> _Collected data entries_:
####

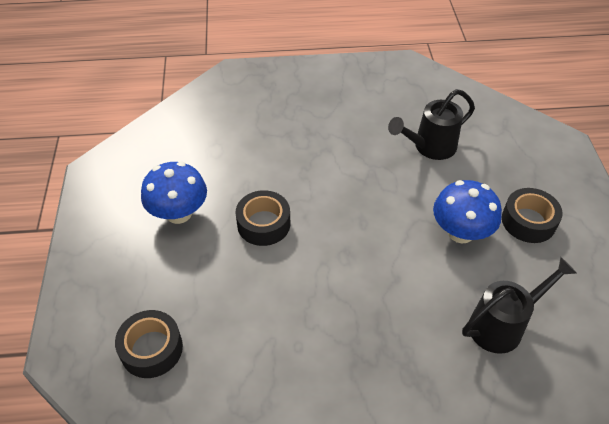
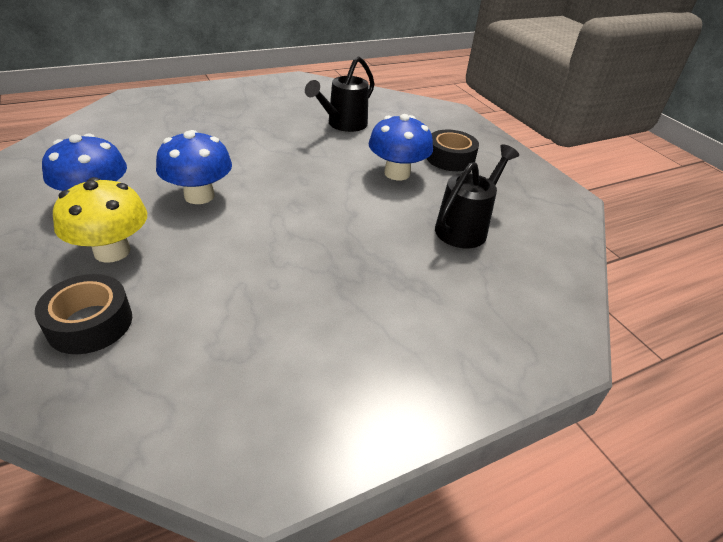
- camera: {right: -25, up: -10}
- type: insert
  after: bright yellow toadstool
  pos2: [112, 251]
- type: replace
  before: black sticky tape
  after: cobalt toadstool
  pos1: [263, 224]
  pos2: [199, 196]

####

For each line in the data that contains the string "after", give a copy of that line.

> _Result for this exercise_:
  after: bright yellow toadstool
  after: cobalt toadstool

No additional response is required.